WHAT IS EXPECTED ▸ Look through the listing and report every line that has "pink" in it.

SUPPLIED DATA ▸
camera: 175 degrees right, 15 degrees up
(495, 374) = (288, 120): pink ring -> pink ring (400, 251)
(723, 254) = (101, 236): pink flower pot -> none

THE COMPLETED TASK ▸
(495, 374) = (288, 120): pink ring -> pink ring (400, 251)
(723, 254) = (101, 236): pink flower pot -> none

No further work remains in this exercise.